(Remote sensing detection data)
>>>>

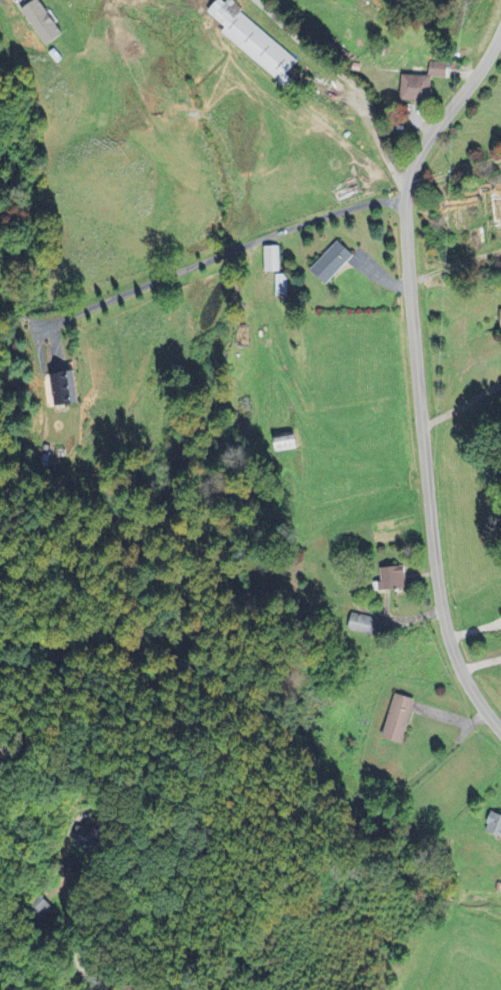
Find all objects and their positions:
building: (41, 23)
building: (256, 44)
building: (440, 70)
road: (347, 78)
building: (418, 89)
road: (453, 172)
road: (231, 250)
building: (271, 260)
building: (335, 263)
road: (454, 265)
building: (281, 286)
road: (414, 372)
road: (459, 403)
building: (287, 443)
building: (396, 579)
building: (400, 720)
building: (495, 825)
road: (74, 939)
road: (14, 966)

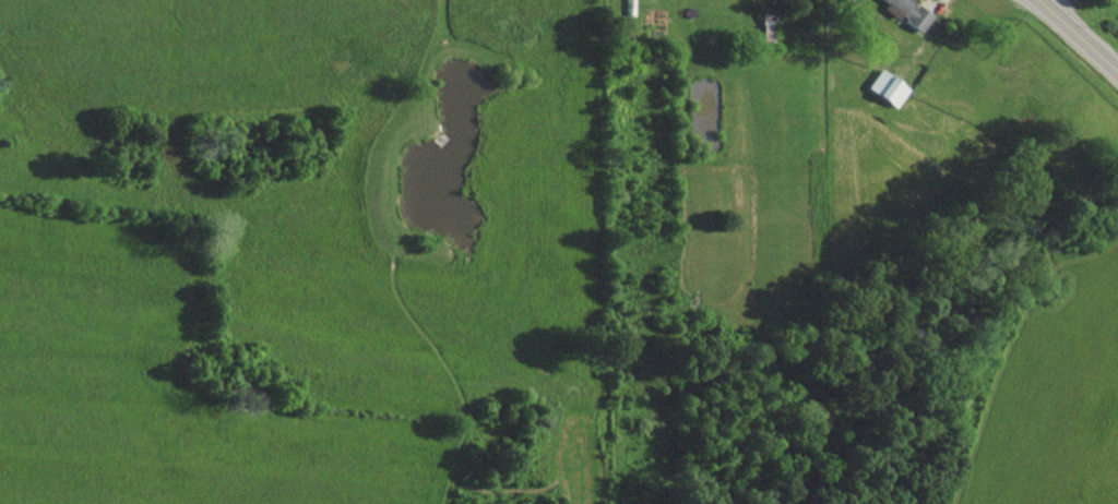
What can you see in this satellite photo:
building: (1112, 0)
building: (1117, 1)
building: (906, 12)
road: (1076, 26)
road: (1112, 59)
building: (885, 88)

<<<<

● Task:
Transcribe all of the records above character for character. Exclude the pictures.

● Solution to this problem:
Find all objects and their positions:
building: (41, 23)
building: (256, 44)
building: (440, 70)
road: (347, 78)
building: (418, 89)
road: (453, 172)
road: (231, 250)
building: (271, 260)
building: (335, 263)
road: (454, 265)
building: (281, 286)
road: (414, 372)
road: (459, 403)
building: (287, 443)
building: (396, 579)
building: (400, 720)
building: (495, 825)
road: (74, 939)
road: (14, 966)

What can you see in this satellite photo:
building: (1112, 0)
building: (1117, 1)
building: (906, 12)
road: (1076, 26)
road: (1112, 59)
building: (885, 88)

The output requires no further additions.